* _ASSIGNMENT_
For the data below, report only the number of lines containing the string "banana".

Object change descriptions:
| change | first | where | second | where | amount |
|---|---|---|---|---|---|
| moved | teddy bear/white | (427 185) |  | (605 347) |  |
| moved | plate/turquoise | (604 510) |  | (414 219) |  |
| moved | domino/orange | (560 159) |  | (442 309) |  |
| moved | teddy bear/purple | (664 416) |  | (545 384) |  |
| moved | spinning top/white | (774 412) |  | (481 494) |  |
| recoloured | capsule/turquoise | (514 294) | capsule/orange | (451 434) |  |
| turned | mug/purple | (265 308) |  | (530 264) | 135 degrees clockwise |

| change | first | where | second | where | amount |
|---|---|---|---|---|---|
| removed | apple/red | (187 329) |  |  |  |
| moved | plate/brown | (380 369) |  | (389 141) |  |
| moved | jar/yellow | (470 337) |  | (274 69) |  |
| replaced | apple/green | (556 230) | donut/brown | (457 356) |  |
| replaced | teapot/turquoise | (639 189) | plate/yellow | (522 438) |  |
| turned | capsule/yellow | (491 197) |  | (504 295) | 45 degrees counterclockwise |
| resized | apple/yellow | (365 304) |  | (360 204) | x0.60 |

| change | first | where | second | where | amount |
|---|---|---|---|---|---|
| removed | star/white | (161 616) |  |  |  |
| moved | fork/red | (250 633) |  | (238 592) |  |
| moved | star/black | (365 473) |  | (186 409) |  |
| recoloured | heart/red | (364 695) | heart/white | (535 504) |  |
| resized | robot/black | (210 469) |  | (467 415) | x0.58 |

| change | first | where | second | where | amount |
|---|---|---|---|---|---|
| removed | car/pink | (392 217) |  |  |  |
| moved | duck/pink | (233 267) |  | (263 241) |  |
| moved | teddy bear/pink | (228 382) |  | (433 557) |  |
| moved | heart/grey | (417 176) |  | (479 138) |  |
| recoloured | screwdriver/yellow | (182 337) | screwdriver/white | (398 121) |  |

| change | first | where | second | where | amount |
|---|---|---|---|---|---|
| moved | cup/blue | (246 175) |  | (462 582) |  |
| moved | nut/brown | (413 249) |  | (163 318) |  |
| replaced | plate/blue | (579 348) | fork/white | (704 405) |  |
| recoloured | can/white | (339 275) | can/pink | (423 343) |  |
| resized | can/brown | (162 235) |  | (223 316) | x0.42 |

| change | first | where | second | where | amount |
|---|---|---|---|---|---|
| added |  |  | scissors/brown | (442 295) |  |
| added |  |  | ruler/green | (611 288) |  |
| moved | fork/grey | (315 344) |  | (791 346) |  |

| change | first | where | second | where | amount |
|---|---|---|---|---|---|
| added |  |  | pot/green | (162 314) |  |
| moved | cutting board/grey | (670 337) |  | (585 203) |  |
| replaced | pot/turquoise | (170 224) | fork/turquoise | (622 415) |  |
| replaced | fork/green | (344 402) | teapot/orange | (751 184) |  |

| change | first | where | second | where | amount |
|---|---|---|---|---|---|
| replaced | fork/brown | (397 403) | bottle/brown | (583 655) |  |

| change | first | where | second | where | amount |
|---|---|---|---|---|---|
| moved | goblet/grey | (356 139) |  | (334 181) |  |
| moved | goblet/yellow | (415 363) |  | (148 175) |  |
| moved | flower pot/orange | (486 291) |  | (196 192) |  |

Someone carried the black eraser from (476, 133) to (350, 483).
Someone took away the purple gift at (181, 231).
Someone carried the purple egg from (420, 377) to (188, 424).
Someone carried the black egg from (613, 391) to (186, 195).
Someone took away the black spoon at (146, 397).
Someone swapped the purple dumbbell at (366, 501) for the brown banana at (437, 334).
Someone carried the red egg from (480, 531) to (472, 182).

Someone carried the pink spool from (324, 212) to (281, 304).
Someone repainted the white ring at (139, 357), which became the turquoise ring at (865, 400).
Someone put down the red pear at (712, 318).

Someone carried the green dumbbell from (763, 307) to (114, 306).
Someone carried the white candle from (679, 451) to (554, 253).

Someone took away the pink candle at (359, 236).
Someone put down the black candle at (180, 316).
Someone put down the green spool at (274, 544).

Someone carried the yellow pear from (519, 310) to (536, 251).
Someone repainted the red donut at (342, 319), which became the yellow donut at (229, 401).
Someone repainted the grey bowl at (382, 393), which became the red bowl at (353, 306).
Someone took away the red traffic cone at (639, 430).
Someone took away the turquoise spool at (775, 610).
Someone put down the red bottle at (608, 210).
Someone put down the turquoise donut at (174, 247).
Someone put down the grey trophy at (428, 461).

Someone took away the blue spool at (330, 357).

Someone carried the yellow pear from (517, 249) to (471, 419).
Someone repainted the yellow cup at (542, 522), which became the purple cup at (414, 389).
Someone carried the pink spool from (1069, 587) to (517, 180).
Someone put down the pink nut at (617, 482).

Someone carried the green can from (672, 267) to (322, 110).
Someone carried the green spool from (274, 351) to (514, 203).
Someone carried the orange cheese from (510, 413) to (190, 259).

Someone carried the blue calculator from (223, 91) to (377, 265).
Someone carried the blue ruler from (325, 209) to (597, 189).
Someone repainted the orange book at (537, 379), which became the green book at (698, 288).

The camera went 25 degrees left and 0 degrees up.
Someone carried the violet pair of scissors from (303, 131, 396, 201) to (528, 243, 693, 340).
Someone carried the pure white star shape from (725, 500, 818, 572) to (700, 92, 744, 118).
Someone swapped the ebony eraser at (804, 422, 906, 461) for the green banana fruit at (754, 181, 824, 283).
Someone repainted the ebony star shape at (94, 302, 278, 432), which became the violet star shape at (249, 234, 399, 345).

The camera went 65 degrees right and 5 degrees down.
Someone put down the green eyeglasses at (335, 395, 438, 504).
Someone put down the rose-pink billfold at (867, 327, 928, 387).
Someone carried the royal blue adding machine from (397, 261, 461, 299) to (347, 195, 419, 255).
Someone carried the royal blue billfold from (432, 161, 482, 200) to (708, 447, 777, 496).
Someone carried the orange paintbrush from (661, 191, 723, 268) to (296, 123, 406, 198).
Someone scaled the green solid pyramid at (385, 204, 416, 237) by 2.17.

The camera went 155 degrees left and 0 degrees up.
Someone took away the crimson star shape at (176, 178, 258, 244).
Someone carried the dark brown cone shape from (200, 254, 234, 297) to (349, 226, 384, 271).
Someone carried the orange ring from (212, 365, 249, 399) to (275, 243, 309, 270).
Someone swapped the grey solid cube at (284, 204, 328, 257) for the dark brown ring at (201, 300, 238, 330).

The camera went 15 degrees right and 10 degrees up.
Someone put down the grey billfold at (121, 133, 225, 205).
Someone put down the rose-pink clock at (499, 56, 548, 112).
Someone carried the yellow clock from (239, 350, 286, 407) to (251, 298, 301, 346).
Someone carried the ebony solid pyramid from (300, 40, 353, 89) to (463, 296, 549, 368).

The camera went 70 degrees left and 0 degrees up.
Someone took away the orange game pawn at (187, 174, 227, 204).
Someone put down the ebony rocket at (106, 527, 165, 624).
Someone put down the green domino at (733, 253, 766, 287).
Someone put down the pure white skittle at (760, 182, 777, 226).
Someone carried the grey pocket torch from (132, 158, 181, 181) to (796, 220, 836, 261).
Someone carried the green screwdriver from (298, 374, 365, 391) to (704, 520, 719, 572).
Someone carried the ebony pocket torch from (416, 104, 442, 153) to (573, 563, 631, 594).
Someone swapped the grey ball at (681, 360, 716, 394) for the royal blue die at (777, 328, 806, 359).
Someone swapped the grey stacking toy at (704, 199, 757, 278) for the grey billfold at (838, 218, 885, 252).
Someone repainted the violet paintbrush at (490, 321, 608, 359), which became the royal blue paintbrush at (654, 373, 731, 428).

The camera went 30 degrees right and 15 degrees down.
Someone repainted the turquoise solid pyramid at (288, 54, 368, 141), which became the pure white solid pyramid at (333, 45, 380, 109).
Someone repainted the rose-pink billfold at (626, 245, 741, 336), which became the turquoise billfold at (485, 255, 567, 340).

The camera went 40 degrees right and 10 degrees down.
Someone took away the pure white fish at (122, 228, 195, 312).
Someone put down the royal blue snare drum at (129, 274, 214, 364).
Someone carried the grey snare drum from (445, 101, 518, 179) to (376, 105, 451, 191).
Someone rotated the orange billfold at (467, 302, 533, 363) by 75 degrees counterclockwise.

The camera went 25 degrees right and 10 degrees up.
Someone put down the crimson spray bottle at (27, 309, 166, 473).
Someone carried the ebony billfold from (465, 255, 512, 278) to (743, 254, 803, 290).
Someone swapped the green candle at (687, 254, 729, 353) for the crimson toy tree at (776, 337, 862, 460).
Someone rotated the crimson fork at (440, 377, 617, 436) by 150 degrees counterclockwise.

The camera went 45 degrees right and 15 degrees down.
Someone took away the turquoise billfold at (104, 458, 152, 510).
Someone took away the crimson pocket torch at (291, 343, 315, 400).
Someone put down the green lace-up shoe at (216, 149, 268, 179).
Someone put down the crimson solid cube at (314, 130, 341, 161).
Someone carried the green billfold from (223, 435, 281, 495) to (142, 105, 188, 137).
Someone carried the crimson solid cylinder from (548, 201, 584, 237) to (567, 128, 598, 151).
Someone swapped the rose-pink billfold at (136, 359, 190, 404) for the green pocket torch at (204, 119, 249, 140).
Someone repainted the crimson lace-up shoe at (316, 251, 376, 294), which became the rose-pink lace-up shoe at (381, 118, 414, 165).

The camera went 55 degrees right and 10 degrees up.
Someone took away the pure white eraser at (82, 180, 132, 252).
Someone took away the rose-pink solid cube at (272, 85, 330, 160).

* _OUTPUT_
2